## What you are asked to do
From the data below, return the exact lines starting at the line containing "C3: 4.7uF (plus" and ending at the line containing "D202: diode 1N4148", both included, and nothing else.

## Records for this task

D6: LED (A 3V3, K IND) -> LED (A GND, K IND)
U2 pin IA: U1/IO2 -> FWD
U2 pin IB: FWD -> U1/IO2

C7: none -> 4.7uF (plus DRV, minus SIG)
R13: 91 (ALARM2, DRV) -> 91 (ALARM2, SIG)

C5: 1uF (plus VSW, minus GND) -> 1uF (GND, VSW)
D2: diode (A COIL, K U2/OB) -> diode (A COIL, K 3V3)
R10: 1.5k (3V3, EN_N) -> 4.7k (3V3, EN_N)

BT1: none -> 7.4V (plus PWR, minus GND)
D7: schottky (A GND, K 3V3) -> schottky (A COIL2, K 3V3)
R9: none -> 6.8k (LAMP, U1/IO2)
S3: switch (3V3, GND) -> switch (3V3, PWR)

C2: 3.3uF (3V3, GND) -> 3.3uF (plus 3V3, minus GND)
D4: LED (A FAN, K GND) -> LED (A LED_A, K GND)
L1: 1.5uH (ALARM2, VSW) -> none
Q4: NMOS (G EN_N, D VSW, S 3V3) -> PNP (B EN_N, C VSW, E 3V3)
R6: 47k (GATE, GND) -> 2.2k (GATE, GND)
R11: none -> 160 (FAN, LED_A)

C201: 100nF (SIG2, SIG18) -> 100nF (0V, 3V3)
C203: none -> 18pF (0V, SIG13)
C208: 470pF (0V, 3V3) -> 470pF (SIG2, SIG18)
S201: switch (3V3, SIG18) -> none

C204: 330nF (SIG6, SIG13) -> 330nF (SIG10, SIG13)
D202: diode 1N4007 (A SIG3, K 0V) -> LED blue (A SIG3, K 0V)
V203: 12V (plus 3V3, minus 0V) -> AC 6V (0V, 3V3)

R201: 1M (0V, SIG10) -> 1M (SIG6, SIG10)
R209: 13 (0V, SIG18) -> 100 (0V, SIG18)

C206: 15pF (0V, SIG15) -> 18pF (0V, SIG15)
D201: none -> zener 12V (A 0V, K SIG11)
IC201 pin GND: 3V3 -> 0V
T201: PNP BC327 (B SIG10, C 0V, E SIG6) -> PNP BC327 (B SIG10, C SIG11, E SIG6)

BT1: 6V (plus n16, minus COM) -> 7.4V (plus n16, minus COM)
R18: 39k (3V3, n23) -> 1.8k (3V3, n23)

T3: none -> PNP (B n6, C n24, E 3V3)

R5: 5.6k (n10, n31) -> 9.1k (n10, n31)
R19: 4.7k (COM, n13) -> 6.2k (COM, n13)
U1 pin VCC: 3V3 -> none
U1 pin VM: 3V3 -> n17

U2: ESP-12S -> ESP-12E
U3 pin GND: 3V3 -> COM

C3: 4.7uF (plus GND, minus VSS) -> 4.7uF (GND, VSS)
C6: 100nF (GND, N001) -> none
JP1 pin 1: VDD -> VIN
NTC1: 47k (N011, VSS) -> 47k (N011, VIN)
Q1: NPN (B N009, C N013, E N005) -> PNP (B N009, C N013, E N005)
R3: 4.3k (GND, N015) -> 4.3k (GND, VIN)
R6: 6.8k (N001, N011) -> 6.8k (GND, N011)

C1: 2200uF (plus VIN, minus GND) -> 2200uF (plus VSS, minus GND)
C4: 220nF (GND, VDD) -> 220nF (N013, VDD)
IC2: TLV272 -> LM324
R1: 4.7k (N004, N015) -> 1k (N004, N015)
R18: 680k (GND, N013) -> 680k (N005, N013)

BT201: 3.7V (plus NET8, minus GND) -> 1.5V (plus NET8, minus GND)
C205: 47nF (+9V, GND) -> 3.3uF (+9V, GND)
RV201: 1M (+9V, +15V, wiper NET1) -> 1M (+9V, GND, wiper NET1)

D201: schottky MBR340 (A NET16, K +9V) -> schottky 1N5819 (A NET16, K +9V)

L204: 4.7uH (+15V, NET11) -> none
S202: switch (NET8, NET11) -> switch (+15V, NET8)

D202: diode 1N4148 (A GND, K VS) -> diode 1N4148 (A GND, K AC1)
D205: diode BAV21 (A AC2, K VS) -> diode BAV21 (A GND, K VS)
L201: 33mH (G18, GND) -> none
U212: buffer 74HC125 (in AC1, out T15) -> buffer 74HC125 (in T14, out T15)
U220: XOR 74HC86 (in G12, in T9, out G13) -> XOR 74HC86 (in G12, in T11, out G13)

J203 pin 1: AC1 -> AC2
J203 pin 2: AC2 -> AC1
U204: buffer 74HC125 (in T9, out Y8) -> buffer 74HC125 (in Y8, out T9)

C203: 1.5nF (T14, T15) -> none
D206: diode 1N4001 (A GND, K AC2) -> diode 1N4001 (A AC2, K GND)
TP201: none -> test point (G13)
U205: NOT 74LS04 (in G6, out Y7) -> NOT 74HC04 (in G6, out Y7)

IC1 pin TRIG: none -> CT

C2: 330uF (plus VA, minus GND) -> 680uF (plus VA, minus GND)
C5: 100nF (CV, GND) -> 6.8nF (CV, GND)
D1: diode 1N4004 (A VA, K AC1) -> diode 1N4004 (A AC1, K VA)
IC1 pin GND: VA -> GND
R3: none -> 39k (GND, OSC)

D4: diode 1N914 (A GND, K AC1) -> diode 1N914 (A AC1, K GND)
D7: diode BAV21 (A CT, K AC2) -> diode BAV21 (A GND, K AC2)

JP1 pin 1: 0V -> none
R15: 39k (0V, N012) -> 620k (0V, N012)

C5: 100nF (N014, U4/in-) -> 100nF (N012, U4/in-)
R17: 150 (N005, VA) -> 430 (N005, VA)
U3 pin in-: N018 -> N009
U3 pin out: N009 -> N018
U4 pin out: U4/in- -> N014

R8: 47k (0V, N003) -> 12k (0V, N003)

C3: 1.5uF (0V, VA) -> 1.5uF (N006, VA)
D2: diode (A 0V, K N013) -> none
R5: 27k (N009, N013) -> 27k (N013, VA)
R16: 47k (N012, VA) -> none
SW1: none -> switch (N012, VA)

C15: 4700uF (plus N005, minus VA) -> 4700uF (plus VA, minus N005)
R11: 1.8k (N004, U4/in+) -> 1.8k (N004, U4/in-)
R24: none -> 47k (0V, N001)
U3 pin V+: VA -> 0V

## Solution below
C3: 4.7uF (plus GND, minus VSS) -> 4.7uF (GND, VSS)
C6: 100nF (GND, N001) -> none
JP1 pin 1: VDD -> VIN
NTC1: 47k (N011, VSS) -> 47k (N011, VIN)
Q1: NPN (B N009, C N013, E N005) -> PNP (B N009, C N013, E N005)
R3: 4.3k (GND, N015) -> 4.3k (GND, VIN)
R6: 6.8k (N001, N011) -> 6.8k (GND, N011)

C1: 2200uF (plus VIN, minus GND) -> 2200uF (plus VSS, minus GND)
C4: 220nF (GND, VDD) -> 220nF (N013, VDD)
IC2: TLV272 -> LM324
R1: 4.7k (N004, N015) -> 1k (N004, N015)
R18: 680k (GND, N013) -> 680k (N005, N013)

BT201: 3.7V (plus NET8, minus GND) -> 1.5V (plus NET8, minus GND)
C205: 47nF (+9V, GND) -> 3.3uF (+9V, GND)
RV201: 1M (+9V, +15V, wiper NET1) -> 1M (+9V, GND, wiper NET1)

D201: schottky MBR340 (A NET16, K +9V) -> schottky 1N5819 (A NET16, K +9V)

L204: 4.7uH (+15V, NET11) -> none
S202: switch (NET8, NET11) -> switch (+15V, NET8)

D202: diode 1N4148 (A GND, K VS) -> diode 1N4148 (A GND, K AC1)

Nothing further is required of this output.